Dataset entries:

++++

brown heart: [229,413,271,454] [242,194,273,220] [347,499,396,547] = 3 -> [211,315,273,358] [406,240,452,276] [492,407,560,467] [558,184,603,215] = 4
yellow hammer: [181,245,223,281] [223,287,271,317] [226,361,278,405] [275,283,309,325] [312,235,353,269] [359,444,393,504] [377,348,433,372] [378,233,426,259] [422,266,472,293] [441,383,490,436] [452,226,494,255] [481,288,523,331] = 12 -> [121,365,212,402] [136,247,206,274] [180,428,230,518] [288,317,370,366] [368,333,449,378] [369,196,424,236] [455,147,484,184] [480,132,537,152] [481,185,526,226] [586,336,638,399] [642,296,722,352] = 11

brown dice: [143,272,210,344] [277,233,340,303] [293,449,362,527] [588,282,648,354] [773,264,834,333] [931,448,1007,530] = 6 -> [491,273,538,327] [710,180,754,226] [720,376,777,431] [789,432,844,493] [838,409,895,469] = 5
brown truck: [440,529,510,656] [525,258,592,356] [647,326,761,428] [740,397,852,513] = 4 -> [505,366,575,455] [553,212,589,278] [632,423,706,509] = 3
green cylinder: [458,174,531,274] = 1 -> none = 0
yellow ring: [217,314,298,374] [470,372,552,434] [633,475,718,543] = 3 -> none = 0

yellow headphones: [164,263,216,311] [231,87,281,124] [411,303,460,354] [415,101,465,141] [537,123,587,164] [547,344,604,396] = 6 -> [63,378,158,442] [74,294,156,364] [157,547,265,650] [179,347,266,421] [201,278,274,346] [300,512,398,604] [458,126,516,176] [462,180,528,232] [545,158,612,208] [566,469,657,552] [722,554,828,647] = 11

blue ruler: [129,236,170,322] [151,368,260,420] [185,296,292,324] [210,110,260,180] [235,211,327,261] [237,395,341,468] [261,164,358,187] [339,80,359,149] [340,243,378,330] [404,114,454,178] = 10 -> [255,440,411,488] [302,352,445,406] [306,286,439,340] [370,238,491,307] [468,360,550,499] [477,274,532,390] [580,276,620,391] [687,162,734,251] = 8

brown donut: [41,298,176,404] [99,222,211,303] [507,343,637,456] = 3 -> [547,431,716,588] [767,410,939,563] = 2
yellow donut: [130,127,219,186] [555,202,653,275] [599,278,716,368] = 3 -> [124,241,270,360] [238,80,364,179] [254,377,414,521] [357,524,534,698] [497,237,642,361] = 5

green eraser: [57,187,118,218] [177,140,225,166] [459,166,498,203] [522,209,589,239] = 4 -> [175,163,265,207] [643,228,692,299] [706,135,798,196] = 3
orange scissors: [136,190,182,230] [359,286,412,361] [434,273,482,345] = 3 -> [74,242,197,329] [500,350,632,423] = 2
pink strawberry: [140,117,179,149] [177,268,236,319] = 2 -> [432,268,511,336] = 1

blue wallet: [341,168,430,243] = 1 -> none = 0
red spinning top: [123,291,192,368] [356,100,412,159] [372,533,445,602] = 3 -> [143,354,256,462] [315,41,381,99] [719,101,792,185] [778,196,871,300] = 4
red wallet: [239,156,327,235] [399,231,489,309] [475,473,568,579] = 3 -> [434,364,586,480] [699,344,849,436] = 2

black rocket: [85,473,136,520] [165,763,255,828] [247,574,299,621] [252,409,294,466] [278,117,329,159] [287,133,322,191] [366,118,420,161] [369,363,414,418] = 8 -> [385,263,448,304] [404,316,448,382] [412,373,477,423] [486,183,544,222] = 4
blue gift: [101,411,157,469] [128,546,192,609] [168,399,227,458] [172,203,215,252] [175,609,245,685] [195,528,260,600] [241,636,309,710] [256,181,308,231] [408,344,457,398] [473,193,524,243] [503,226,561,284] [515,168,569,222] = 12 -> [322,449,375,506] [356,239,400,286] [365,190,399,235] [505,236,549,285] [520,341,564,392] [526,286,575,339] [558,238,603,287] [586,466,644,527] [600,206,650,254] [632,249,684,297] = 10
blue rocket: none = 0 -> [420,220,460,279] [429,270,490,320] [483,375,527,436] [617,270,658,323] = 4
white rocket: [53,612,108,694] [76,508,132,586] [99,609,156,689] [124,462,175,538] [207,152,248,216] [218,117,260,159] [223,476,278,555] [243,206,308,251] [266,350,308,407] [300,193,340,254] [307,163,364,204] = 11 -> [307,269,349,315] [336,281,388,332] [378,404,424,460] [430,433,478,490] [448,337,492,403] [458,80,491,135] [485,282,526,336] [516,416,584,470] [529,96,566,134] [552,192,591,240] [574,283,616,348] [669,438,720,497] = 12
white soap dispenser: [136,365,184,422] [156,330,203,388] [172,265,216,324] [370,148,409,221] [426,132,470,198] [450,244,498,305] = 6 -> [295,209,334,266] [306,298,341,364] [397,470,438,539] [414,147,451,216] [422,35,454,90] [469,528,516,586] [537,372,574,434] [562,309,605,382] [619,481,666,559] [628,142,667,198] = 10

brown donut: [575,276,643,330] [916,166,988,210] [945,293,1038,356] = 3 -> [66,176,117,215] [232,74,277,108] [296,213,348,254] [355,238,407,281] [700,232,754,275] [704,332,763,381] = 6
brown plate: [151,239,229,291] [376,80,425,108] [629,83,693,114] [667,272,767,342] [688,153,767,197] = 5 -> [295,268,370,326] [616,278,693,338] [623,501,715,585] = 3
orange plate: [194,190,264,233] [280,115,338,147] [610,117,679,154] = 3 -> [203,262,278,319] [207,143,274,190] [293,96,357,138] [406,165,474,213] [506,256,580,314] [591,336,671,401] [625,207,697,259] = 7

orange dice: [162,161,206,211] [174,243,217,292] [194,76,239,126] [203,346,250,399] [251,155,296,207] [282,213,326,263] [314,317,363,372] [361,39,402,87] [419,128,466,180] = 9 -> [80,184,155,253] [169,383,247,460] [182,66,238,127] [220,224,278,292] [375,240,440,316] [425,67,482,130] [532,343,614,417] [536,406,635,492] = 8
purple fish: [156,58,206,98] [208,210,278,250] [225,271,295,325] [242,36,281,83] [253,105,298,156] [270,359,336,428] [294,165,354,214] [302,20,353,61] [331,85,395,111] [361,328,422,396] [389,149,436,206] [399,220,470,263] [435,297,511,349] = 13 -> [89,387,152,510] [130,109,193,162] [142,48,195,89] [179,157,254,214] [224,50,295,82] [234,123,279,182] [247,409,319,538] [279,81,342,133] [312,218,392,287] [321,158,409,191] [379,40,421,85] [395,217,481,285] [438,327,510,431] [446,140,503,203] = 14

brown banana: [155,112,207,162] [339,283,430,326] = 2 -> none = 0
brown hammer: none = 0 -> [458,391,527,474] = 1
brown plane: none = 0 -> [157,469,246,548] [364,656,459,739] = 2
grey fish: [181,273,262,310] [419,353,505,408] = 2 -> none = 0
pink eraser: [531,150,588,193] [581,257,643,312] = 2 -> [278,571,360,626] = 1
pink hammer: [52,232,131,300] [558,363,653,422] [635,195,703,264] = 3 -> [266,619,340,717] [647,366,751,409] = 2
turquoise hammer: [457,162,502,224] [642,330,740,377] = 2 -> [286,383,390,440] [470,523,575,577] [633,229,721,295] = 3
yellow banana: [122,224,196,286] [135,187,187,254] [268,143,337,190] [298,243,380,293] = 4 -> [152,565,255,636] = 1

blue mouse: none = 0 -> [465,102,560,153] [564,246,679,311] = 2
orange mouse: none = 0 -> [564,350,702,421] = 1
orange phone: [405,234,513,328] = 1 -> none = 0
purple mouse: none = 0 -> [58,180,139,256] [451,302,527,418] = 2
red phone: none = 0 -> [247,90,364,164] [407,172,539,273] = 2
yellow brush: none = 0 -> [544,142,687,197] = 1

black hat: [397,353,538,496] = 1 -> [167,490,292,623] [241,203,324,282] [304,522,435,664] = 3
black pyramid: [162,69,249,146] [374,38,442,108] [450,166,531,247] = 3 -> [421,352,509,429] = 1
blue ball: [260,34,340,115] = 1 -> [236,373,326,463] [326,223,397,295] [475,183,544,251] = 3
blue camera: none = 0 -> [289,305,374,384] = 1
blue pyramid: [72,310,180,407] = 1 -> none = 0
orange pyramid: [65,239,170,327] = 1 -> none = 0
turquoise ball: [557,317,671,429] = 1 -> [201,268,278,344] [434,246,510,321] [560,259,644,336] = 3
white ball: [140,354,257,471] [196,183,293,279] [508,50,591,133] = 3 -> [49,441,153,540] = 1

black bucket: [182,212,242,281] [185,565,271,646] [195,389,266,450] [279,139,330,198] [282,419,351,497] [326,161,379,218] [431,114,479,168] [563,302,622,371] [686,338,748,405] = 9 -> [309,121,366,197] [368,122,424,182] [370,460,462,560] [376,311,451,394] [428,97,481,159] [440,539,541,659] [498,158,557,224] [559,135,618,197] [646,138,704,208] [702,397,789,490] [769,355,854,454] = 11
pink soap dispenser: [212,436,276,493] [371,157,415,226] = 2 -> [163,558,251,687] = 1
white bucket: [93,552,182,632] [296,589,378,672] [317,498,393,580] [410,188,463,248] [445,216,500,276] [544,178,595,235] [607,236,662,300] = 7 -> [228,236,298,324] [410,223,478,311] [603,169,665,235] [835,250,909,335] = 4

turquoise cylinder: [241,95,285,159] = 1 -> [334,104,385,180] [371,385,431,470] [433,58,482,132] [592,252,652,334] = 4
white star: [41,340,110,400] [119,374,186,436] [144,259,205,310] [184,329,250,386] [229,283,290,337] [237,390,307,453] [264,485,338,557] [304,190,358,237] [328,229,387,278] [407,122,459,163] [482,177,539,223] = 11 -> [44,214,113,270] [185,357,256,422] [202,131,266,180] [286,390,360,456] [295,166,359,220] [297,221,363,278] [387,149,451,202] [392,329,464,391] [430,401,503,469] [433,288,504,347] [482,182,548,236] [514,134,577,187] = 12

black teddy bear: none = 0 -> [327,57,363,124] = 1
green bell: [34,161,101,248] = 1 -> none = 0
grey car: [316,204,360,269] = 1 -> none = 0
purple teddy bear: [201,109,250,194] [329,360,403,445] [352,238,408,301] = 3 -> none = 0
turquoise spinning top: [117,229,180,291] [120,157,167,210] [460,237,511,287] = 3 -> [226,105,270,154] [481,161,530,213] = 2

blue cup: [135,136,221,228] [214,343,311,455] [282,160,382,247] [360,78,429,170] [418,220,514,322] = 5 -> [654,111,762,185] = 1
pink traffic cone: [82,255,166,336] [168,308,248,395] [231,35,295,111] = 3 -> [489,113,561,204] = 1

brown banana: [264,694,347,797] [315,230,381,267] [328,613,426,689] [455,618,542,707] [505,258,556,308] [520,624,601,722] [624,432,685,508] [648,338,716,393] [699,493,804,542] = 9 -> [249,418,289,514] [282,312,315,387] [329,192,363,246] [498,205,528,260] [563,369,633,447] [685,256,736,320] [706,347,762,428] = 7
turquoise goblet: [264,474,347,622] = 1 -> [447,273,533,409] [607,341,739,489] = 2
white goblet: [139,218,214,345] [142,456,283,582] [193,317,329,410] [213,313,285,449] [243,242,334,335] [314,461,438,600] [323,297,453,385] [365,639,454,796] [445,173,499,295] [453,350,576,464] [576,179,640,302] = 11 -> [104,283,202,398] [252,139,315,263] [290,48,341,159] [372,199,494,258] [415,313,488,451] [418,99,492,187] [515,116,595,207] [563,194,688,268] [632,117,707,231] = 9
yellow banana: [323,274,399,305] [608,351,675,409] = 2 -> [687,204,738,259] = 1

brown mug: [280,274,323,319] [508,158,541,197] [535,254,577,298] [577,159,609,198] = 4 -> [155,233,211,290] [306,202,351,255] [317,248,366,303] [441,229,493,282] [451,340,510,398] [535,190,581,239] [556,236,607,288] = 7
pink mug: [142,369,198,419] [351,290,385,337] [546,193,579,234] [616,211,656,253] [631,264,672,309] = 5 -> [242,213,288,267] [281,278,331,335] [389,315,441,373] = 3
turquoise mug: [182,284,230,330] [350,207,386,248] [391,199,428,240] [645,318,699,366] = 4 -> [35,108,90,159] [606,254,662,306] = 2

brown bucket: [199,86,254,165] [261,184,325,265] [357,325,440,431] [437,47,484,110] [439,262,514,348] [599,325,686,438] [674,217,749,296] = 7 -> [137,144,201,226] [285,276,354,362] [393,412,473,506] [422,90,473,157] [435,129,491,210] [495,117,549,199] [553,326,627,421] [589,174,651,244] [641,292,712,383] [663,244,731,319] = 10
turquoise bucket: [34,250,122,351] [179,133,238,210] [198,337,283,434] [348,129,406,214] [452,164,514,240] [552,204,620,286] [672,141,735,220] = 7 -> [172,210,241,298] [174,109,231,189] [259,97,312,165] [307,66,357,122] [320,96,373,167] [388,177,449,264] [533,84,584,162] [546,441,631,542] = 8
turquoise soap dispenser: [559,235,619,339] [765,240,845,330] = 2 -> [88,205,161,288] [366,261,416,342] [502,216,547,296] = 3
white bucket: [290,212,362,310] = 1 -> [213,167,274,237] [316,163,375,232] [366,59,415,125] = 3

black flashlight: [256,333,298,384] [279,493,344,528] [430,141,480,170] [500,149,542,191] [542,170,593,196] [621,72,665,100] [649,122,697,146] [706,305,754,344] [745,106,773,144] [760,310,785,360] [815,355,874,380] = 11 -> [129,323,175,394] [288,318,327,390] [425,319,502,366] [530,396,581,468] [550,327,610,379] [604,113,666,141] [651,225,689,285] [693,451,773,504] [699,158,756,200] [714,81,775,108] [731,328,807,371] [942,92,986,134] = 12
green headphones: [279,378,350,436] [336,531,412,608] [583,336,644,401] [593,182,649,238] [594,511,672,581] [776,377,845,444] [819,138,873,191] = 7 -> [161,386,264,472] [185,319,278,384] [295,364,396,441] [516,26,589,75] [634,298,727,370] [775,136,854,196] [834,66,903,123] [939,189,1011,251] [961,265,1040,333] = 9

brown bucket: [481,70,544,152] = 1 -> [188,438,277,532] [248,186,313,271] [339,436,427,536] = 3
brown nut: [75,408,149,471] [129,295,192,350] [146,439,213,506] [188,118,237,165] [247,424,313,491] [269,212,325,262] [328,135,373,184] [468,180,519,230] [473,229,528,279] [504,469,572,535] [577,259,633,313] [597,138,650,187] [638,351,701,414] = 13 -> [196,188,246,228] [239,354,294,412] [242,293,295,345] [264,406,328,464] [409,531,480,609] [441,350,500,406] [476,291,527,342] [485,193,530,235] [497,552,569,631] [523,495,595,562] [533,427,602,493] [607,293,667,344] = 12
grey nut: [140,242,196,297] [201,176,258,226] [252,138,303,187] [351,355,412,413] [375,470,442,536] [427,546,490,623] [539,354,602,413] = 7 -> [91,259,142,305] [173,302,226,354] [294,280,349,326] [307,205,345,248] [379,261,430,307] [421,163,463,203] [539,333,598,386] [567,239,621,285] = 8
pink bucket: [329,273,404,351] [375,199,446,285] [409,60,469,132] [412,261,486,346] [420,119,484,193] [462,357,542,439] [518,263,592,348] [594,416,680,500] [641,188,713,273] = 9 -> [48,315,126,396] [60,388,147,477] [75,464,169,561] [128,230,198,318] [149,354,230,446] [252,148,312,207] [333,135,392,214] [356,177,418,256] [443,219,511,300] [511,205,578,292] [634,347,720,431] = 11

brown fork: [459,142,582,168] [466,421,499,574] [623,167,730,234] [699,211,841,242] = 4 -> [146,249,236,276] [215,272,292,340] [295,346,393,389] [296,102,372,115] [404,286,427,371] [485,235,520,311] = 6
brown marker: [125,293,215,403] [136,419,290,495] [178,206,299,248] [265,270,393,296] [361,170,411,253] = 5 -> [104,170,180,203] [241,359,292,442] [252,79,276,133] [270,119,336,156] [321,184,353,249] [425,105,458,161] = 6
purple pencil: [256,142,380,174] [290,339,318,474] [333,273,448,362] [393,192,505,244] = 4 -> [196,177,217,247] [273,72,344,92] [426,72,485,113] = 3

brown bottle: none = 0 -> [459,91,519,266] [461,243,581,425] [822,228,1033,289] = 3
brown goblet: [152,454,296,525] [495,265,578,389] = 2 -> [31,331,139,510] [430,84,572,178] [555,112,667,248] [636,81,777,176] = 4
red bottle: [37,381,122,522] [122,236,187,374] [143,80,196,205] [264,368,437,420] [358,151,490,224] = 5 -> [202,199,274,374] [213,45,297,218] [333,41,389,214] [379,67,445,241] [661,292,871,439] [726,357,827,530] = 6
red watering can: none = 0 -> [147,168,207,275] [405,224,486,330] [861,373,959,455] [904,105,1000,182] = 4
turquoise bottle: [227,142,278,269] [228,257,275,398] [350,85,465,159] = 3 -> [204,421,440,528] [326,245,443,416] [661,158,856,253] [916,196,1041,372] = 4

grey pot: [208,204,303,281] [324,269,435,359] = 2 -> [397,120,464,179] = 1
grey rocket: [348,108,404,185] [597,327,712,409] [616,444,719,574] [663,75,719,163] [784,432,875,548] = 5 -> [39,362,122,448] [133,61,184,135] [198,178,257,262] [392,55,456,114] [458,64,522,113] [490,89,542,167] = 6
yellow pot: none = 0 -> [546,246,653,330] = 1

++++

Prompt: Among the entries above, copy exactly only the lines starting with the one containing "green eraser: [57,187,118,218]" and going through the one containing "black rocket: [85,473,136,520]", both ends included.

Answer:
green eraser: [57,187,118,218] [177,140,225,166] [459,166,498,203] [522,209,589,239] = 4 -> [175,163,265,207] [643,228,692,299] [706,135,798,196] = 3
orange scissors: [136,190,182,230] [359,286,412,361] [434,273,482,345] = 3 -> [74,242,197,329] [500,350,632,423] = 2
pink strawberry: [140,117,179,149] [177,268,236,319] = 2 -> [432,268,511,336] = 1

blue wallet: [341,168,430,243] = 1 -> none = 0
red spinning top: [123,291,192,368] [356,100,412,159] [372,533,445,602] = 3 -> [143,354,256,462] [315,41,381,99] [719,101,792,185] [778,196,871,300] = 4
red wallet: [239,156,327,235] [399,231,489,309] [475,473,568,579] = 3 -> [434,364,586,480] [699,344,849,436] = 2

black rocket: [85,473,136,520] [165,763,255,828] [247,574,299,621] [252,409,294,466] [278,117,329,159] [287,133,322,191] [366,118,420,161] [369,363,414,418] = 8 -> [385,263,448,304] [404,316,448,382] [412,373,477,423] [486,183,544,222] = 4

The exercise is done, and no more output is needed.